» **Your goal**:
Retype, without alteration, each line from the line containing "white gift [443,168,555,276]" to the final line of the records.

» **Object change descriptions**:
==========

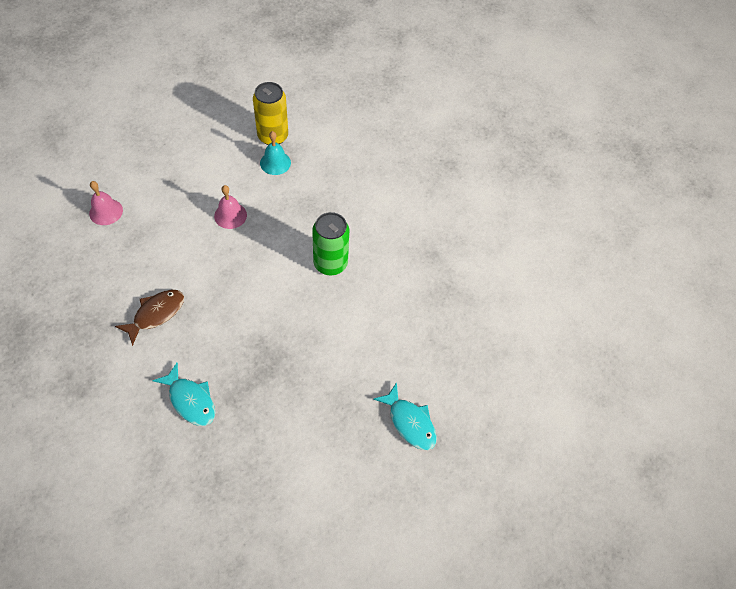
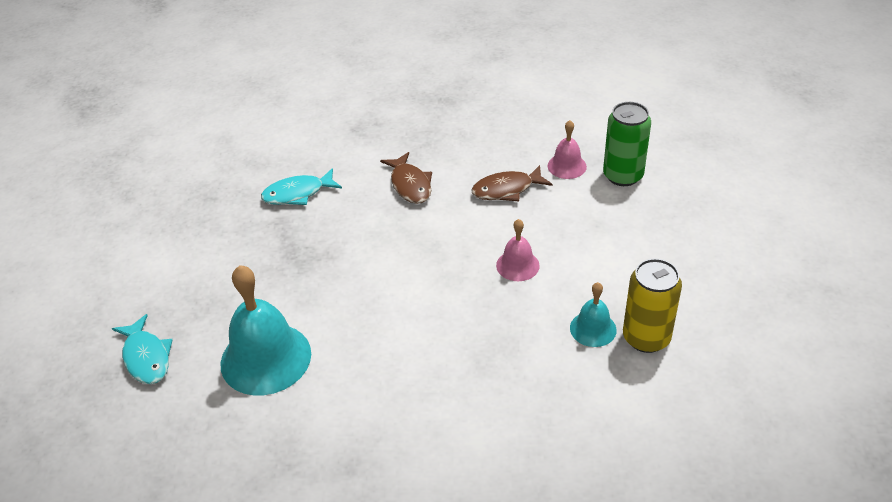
camera: 120 degrees right, 15 degrees down
green can [312,212,349,275] -> green can moved to [603,102,651,186]
turquoise fish [373,382,437,450] -> turquoise fish turned 105 degrees counterclockwise [112,314,173,384]
none -> turquoise bell [220,265,311,395]
none -> brown fish [471,165,553,201]

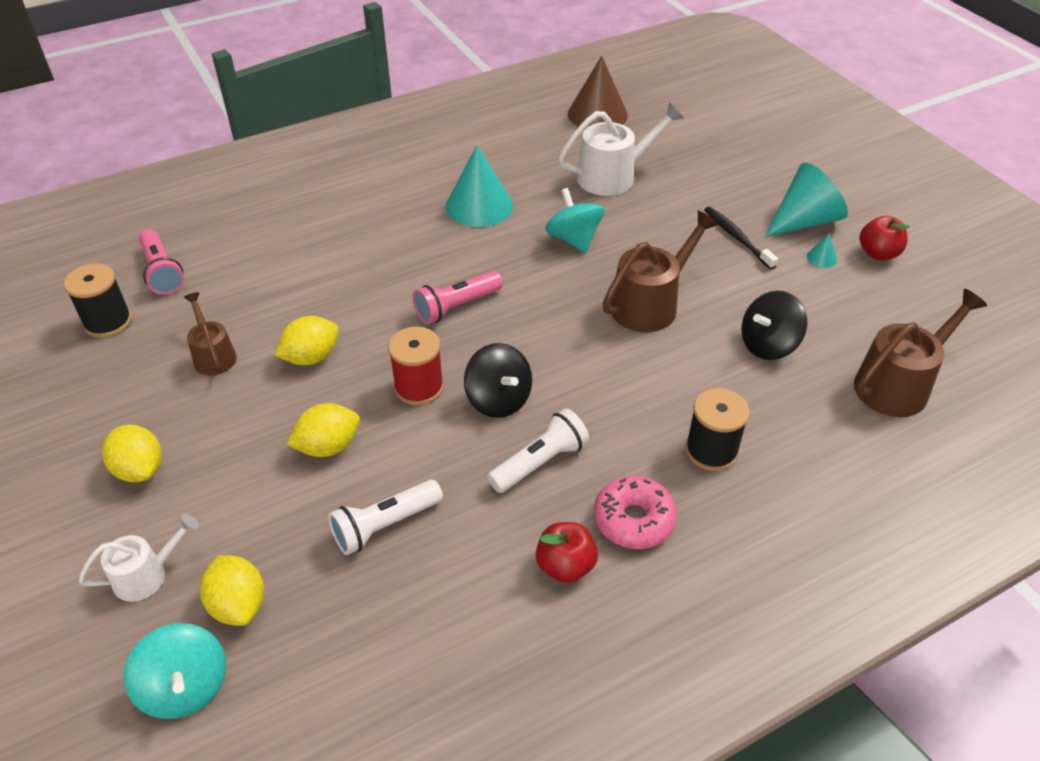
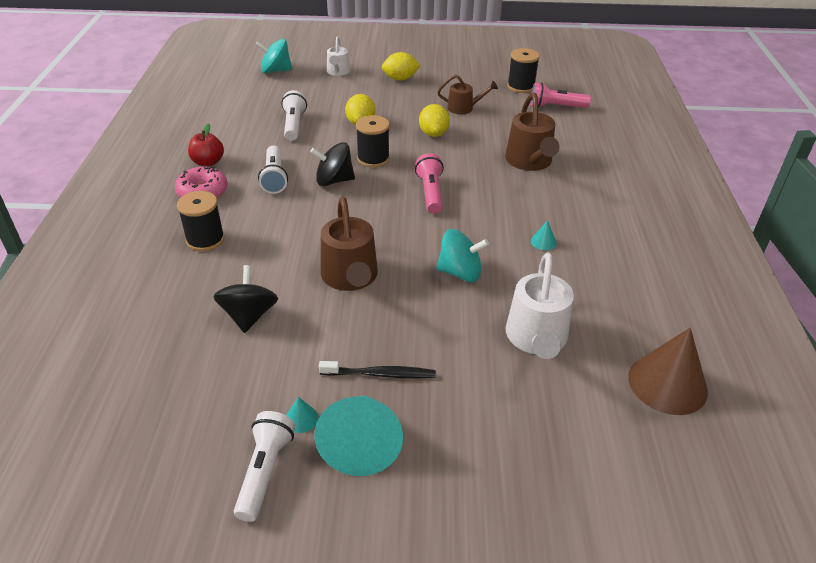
camera: 120 degrees right, 5 degrees down
yellow lemon [200,555,264,626] -> none
red spool [388,327,444,405] -> black spool [356,115,390,168]
turquoise cone [446,145,513,227] -> turquoise cone [531,220,557,250], size x0.41
brown watering can [854,289,987,417] -> brown watering can moved to [505,93,560,171]
red apple [860,216,910,260] -> white flashlight [234,411,295,522]

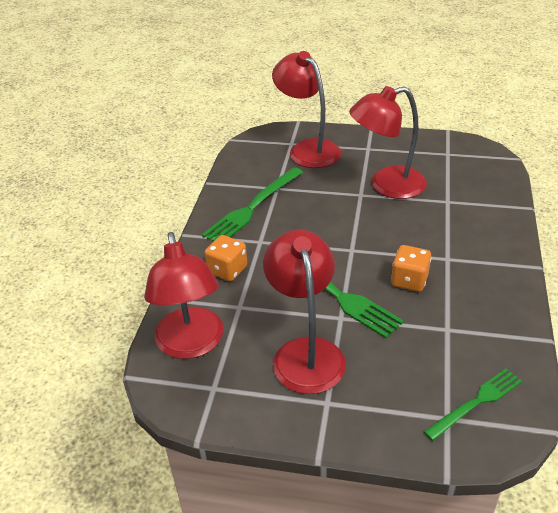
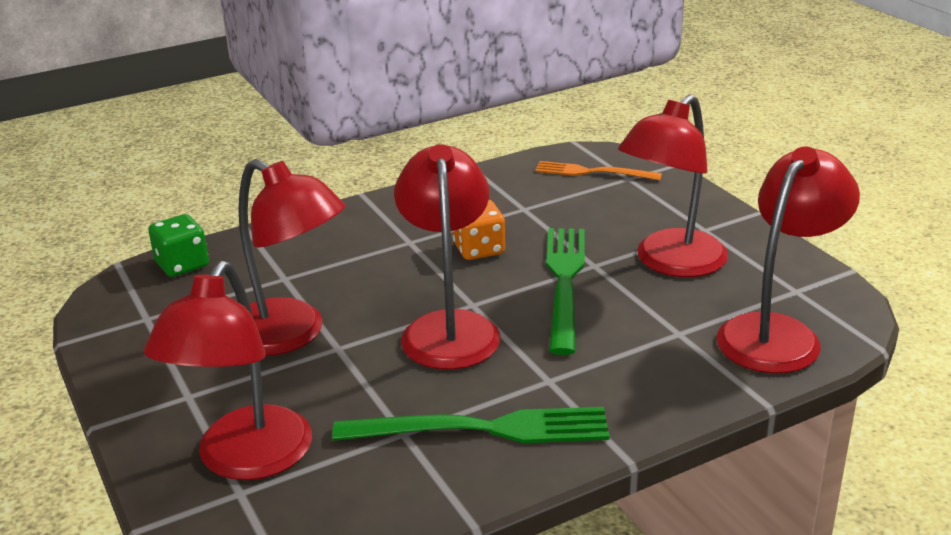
camera: 130 degrees left, 10 degrees down
orange dice [205,235,247,282] -> none
green fork [424,368,522,441] -> orange fork [535,161,662,180]
none -> green dice [148,214,209,277]
none -> red lamp [394,144,501,370]

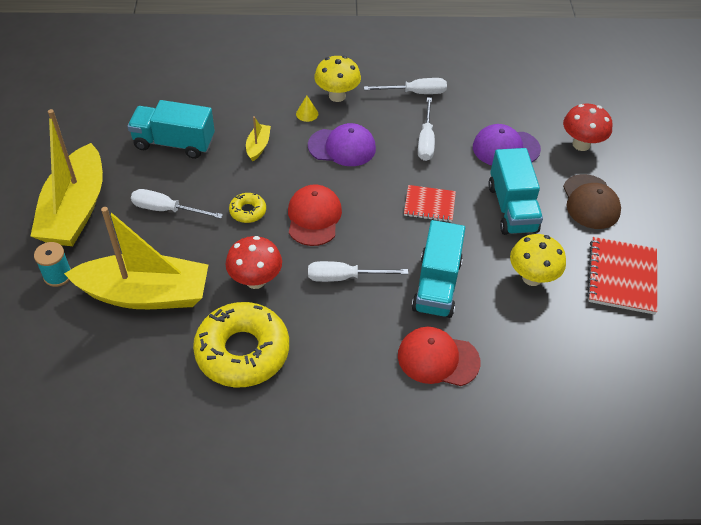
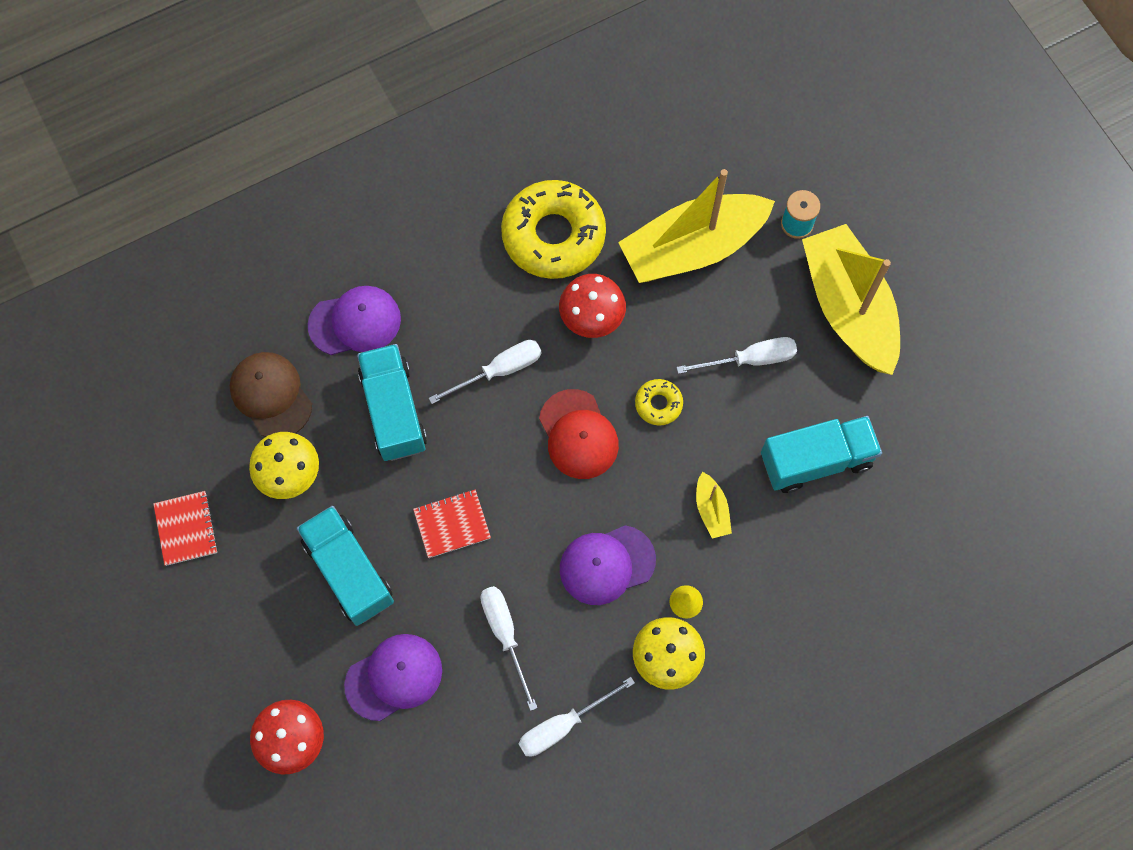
camera: 155 degrees right, 20 degrees up
red cap [398,327,480,386] -> purple cap [308,286,401,355]
brown cap [563,174,621,229] -> brown cap moved to [230,352,312,437]
red notebook [587,237,657,315] -> red notebook [153,491,218,566], size x0.64

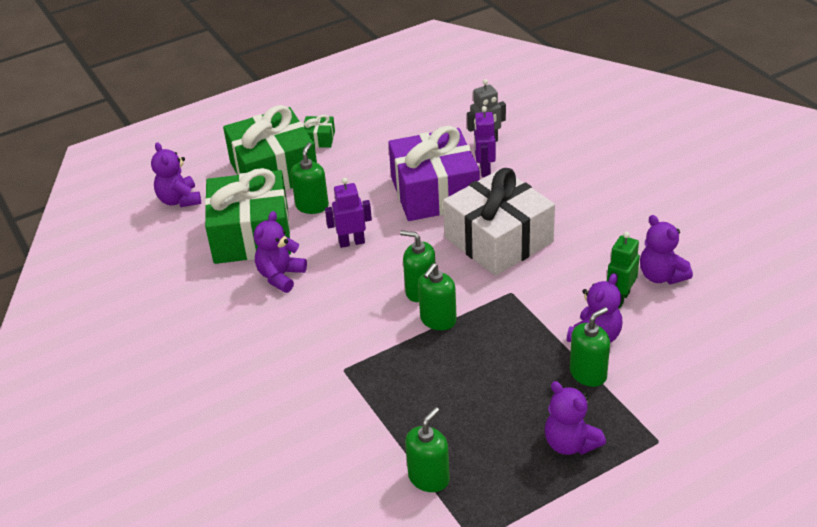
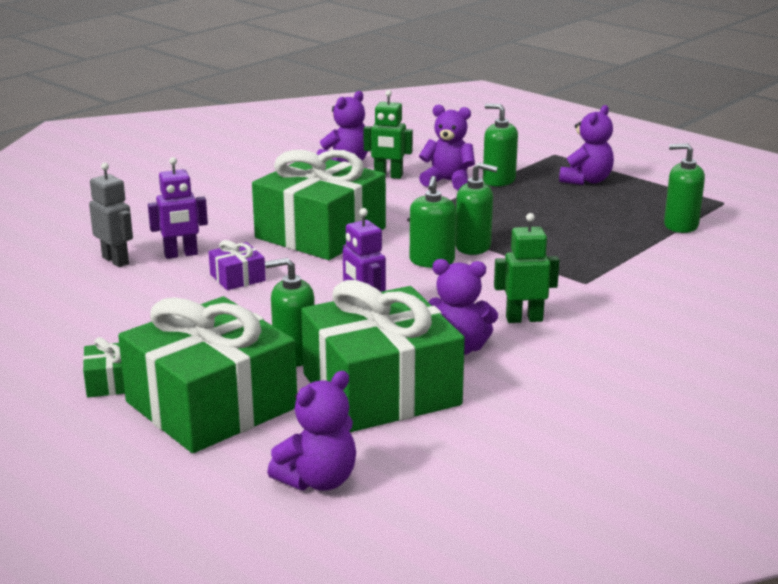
camera: 110 degrees left, 15 degrees down
purple gift [388,126,480,221] -> purple gift [209,240,266,290], size x0.41
white gift [443,168,555,276] -> green gift [252,150,386,260]
none -> green robot [494,213,559,323]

==========

» **Answer section**:
white gift [443,168,555,276] -> green gift [252,150,386,260]
none -> green robot [494,213,559,323]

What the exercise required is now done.